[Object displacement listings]

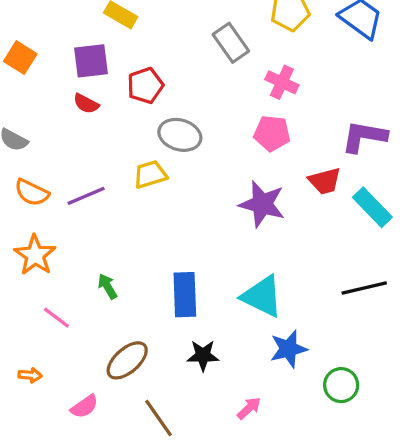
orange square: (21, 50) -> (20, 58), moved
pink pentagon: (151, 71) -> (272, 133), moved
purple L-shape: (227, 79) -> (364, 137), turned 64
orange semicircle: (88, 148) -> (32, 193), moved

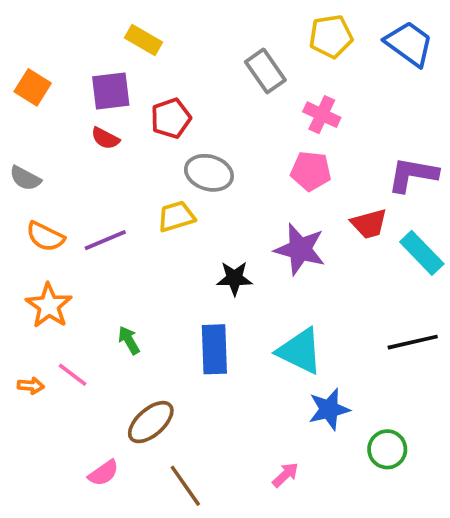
black star: (203, 355) -> (234, 278), moved
orange arrow: (30, 375) -> (31, 386), moved

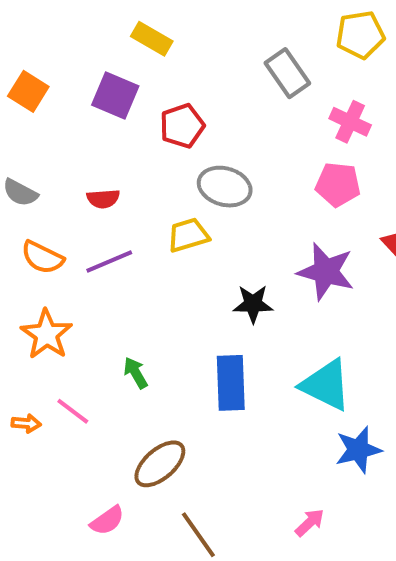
purple square: (111, 91) -> (115, 95), turned 30
red semicircle: (105, 138) -> (103, 199), moved, turned -32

- _About this task_
Only the lines containing the string "semicircle" are needed; pull them out of the records.

- _Result for this task_
orange semicircle: (88, 148) -> (32, 193), moved
red semicircle: (105, 138) -> (103, 199), moved, turned -32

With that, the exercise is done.